## HOW TO COMPLETE THIS TASK:
Copy the listing below exactly, but skip the pictures.

## DATA:

# # # # #

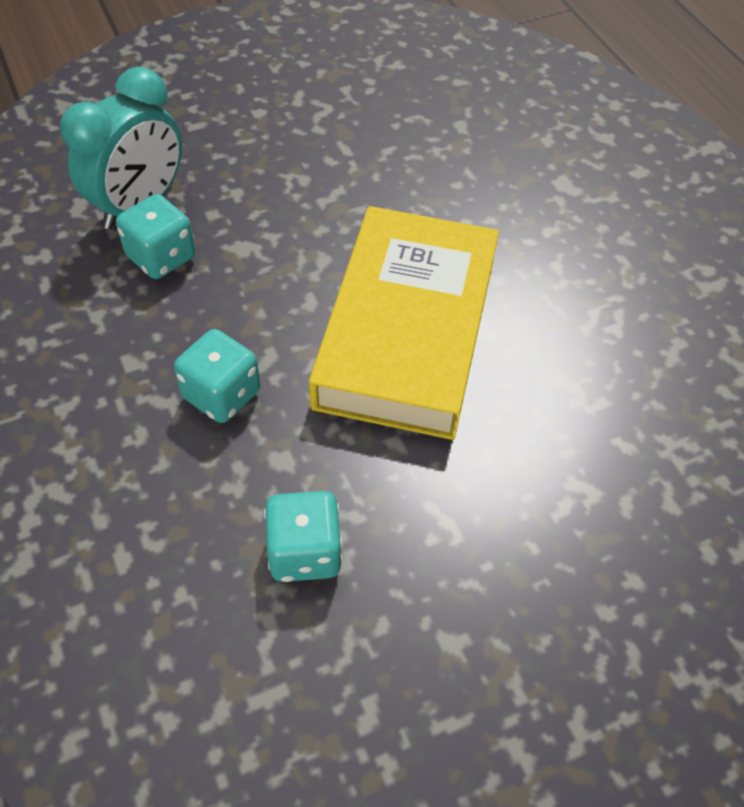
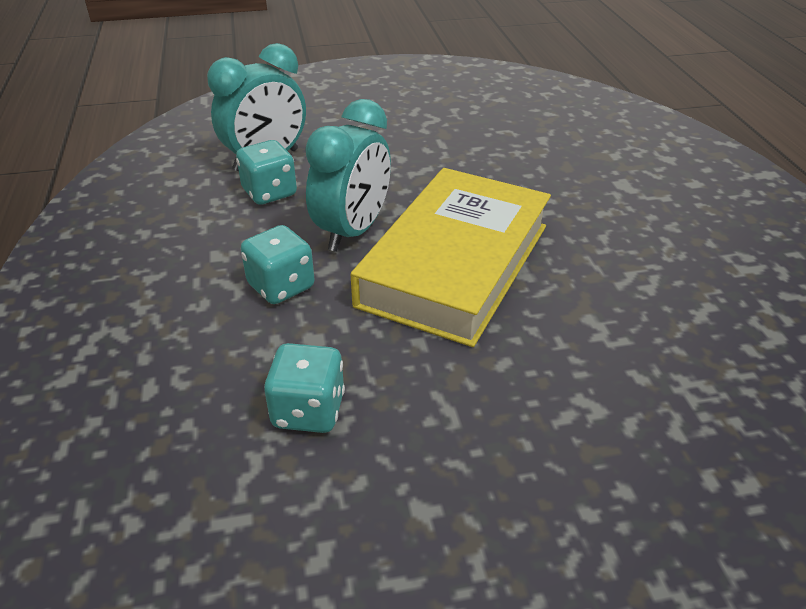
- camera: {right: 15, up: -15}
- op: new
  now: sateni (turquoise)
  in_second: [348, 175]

# # # # #

## YOUR SOLUTION:
- camera: {right: 15, up: -15}
- op: new
  now: sateni (turquoise)
  in_second: [348, 175]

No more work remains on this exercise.